[Available records]

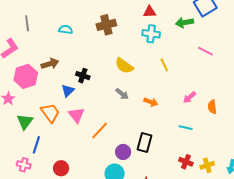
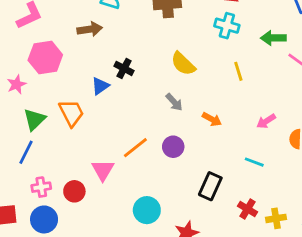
green arrow: (184, 23) -> (273, 38), moved
brown arrow: (50, 64) -> (90, 29), moved
pink triangle: (76, 115) -> (103, 170), moved
black rectangle: (144, 143) -> (210, 186), moved
blue line: (36, 145) -> (26, 152), moved
purple circle: (123, 152) -> (173, 147), moved
pink cross: (24, 165) -> (41, 187), moved, turned -32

[Prompt] Set down all the data again exactly as above, pictures excluded.

[Output for this task]
green arrow: (184, 23) -> (273, 38), moved
brown arrow: (50, 64) -> (90, 29), moved
pink triangle: (76, 115) -> (103, 170), moved
black rectangle: (144, 143) -> (210, 186), moved
blue line: (36, 145) -> (26, 152), moved
purple circle: (123, 152) -> (173, 147), moved
pink cross: (24, 165) -> (41, 187), moved, turned -32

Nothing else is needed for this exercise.